> _WHAT THE TASK REQUIRES_:
Return, exactly and in full, the lines of the records below starting at the one with "brown brick E1:E2" and ending at the one with "green plate H7:K7", and no other lines.

[EXERCISE MATERIALS — start]

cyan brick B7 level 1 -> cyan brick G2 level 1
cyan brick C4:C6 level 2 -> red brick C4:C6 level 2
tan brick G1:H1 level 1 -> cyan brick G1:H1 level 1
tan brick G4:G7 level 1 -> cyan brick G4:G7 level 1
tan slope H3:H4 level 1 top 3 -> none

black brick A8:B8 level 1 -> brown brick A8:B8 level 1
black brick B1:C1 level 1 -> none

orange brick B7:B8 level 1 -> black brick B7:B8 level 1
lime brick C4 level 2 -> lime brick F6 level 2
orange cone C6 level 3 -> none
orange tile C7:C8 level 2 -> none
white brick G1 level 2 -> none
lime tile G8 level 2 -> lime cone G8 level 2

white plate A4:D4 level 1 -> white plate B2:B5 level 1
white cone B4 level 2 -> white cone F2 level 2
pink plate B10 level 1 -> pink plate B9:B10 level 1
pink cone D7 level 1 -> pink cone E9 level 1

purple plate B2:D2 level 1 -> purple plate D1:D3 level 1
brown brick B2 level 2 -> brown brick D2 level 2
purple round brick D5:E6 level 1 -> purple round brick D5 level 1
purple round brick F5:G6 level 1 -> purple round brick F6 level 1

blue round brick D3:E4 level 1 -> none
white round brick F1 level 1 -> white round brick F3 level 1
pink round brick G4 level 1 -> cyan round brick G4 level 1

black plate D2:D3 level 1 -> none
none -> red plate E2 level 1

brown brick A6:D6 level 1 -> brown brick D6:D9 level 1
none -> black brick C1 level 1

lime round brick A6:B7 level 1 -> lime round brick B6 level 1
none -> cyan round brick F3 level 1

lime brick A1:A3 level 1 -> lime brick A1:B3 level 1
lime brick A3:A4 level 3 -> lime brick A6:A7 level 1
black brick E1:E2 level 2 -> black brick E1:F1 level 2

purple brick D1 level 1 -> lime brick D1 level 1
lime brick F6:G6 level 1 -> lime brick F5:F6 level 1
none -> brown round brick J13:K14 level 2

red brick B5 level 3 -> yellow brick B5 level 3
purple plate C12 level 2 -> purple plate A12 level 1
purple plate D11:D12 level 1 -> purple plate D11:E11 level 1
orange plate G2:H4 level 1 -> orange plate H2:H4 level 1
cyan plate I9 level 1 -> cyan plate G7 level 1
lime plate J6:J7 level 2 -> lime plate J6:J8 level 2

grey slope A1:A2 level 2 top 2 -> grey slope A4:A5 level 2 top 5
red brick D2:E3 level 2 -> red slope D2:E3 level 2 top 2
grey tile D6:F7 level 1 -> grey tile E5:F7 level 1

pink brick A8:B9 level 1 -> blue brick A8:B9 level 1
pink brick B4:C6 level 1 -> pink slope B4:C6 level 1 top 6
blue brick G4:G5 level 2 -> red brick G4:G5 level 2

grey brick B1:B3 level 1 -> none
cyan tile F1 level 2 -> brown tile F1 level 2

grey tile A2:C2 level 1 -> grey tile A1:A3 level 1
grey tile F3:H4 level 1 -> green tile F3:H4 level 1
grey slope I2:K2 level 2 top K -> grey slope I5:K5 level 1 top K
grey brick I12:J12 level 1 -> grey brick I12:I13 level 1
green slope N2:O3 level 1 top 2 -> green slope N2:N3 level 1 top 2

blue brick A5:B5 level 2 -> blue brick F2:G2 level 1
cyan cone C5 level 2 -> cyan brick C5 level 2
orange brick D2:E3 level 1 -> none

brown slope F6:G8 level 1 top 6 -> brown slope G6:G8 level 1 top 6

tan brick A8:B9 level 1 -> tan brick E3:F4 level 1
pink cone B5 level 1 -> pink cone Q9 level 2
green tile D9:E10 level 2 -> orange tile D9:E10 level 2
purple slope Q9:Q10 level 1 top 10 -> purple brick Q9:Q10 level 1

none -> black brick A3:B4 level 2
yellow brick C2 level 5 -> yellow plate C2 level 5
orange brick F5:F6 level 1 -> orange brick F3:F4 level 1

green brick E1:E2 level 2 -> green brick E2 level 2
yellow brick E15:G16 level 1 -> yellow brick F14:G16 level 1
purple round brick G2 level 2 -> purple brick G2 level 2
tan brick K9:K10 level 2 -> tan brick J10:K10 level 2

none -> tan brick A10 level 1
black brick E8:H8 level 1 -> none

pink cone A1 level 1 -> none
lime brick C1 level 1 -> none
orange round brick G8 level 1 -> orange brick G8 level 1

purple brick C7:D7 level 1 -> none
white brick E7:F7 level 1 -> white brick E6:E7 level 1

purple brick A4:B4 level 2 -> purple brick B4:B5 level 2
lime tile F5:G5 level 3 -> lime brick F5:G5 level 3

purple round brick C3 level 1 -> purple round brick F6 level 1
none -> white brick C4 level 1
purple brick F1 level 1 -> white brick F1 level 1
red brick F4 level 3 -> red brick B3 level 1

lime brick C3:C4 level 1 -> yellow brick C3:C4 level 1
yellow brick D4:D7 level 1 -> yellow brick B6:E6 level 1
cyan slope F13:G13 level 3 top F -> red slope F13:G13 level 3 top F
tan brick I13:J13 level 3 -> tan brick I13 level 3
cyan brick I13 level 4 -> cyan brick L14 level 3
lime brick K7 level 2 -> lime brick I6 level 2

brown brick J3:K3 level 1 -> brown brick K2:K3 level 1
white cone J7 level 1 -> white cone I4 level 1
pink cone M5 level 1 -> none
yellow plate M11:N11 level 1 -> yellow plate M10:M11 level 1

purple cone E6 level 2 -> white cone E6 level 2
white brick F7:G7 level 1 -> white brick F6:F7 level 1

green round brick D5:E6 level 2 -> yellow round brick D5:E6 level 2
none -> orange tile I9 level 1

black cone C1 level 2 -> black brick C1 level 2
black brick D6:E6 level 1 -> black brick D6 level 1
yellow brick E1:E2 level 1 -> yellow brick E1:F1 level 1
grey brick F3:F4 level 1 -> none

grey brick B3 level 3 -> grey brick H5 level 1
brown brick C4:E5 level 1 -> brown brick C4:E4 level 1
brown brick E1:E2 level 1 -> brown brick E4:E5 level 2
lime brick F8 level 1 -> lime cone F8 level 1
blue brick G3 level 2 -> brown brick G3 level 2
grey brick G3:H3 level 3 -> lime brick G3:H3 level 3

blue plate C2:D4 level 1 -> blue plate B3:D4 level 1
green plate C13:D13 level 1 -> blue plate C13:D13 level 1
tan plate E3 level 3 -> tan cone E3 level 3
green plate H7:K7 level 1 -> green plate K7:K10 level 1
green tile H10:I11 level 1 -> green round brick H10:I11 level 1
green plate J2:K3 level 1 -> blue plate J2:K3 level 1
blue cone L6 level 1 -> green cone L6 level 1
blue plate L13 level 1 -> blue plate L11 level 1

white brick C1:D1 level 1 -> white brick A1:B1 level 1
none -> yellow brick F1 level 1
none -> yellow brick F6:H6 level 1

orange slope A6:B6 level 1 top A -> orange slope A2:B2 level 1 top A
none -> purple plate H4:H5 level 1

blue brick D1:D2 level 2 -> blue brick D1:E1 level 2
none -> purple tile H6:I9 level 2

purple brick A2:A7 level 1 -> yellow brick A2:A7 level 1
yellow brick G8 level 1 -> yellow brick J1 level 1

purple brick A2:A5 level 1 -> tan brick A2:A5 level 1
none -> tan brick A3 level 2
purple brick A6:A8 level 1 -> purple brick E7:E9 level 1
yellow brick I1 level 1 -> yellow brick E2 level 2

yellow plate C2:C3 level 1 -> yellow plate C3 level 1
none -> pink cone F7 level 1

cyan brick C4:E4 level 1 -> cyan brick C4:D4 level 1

[EXERCISE MATERIALS — finish]

> _SOLUTION FOR THIS EXERCISE_:
brown brick E1:E2 level 1 -> brown brick E4:E5 level 2
lime brick F8 level 1 -> lime cone F8 level 1
blue brick G3 level 2 -> brown brick G3 level 2
grey brick G3:H3 level 3 -> lime brick G3:H3 level 3

blue plate C2:D4 level 1 -> blue plate B3:D4 level 1
green plate C13:D13 level 1 -> blue plate C13:D13 level 1
tan plate E3 level 3 -> tan cone E3 level 3
green plate H7:K7 level 1 -> green plate K7:K10 level 1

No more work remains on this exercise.